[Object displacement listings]
----------------

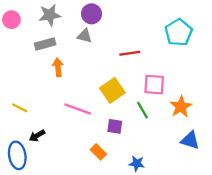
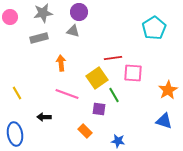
red line: (130, 53) -> (113, 58), moved
orange arrow: (58, 67) -> (61, 63), moved
orange star: (181, 107) -> (168, 90), moved
yellow line: (20, 108) -> (17, 93), turned 32
green line: (143, 110) -> (114, 95), moved
black arrow: (37, 136) -> (44, 117), moved, turned 32

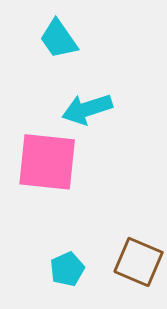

----------------

▶ Work task:
Your copy should match the data above exactly, apart from the pictures.

▶ Answer area:
red line: (130, 53) -> (113, 58), moved
orange arrow: (58, 67) -> (61, 63), moved
orange star: (181, 107) -> (168, 90), moved
yellow line: (20, 108) -> (17, 93), turned 32
green line: (143, 110) -> (114, 95), moved
black arrow: (37, 136) -> (44, 117), moved, turned 32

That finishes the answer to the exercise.